**Exercise prompt:** Within the records below, reproduce without change the lines from the line that has "R11: 1.5k (FB, U3/out) -> 1.5k (AGND, FB)" through the line that has "P3 pin 2: none -> 0V", and only those.

[[ Recorded information open ]]

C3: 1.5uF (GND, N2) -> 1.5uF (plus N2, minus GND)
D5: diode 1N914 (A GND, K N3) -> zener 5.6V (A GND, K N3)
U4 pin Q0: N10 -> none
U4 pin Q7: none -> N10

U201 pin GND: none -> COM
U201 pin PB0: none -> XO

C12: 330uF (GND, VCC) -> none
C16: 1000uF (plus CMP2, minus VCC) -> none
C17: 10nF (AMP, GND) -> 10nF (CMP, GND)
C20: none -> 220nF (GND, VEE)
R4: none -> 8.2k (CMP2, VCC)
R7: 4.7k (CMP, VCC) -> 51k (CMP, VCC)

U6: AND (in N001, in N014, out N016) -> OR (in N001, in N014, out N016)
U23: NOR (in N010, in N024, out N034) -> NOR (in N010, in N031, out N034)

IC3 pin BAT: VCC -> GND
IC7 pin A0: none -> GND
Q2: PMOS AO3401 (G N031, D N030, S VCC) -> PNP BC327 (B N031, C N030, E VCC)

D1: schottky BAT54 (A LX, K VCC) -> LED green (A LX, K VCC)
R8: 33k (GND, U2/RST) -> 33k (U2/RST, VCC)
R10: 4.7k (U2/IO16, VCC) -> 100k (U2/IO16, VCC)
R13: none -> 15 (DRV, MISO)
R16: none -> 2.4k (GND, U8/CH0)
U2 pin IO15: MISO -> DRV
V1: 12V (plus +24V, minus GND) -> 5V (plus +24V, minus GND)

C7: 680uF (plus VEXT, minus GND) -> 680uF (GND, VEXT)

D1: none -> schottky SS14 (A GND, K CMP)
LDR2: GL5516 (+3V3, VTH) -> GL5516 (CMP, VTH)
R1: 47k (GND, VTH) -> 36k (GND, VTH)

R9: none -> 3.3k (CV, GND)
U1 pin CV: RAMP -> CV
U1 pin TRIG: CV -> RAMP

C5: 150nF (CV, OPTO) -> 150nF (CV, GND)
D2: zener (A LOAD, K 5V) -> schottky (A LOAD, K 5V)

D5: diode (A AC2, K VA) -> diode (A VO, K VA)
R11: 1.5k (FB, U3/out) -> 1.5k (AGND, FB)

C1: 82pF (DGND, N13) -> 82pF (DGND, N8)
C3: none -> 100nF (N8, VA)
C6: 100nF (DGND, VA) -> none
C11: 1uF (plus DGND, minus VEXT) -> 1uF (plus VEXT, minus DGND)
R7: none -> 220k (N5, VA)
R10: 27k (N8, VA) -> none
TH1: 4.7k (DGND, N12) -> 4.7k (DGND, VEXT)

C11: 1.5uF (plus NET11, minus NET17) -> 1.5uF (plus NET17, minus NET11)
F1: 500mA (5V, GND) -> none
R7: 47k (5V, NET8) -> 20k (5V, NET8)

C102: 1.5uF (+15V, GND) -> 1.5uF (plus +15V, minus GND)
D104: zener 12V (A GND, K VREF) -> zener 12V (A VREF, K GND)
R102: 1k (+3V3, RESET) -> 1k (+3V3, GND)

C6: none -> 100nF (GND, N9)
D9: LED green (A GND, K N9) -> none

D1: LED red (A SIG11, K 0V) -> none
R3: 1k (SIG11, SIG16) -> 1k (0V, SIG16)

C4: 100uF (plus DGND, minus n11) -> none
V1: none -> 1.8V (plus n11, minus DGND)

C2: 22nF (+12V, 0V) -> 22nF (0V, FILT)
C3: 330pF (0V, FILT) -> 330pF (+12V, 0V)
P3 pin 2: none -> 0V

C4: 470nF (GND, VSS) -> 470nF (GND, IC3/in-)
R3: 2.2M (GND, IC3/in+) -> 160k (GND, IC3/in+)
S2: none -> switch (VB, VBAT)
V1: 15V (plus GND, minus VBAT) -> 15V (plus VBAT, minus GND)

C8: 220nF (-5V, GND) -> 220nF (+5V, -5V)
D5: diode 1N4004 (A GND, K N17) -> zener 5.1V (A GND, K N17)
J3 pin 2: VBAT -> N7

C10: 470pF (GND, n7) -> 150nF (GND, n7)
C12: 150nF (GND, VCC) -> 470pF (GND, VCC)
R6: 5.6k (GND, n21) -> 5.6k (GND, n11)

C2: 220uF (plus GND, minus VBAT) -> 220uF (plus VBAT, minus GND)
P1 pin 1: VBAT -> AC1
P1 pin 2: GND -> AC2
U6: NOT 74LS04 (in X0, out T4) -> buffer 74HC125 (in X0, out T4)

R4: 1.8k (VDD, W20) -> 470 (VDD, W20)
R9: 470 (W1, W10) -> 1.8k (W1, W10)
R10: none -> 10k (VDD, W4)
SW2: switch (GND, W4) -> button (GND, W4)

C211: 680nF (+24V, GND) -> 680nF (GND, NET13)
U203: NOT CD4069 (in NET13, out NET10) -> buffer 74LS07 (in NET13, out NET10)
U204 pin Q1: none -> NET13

[[ Recorded information closed ]]

**Solved exercise:**
R11: 1.5k (FB, U3/out) -> 1.5k (AGND, FB)

C1: 82pF (DGND, N13) -> 82pF (DGND, N8)
C3: none -> 100nF (N8, VA)
C6: 100nF (DGND, VA) -> none
C11: 1uF (plus DGND, minus VEXT) -> 1uF (plus VEXT, minus DGND)
R7: none -> 220k (N5, VA)
R10: 27k (N8, VA) -> none
TH1: 4.7k (DGND, N12) -> 4.7k (DGND, VEXT)

C11: 1.5uF (plus NET11, minus NET17) -> 1.5uF (plus NET17, minus NET11)
F1: 500mA (5V, GND) -> none
R7: 47k (5V, NET8) -> 20k (5V, NET8)

C102: 1.5uF (+15V, GND) -> 1.5uF (plus +15V, minus GND)
D104: zener 12V (A GND, K VREF) -> zener 12V (A VREF, K GND)
R102: 1k (+3V3, RESET) -> 1k (+3V3, GND)

C6: none -> 100nF (GND, N9)
D9: LED green (A GND, K N9) -> none

D1: LED red (A SIG11, K 0V) -> none
R3: 1k (SIG11, SIG16) -> 1k (0V, SIG16)

C4: 100uF (plus DGND, minus n11) -> none
V1: none -> 1.8V (plus n11, minus DGND)

C2: 22nF (+12V, 0V) -> 22nF (0V, FILT)
C3: 330pF (0V, FILT) -> 330pF (+12V, 0V)
P3 pin 2: none -> 0V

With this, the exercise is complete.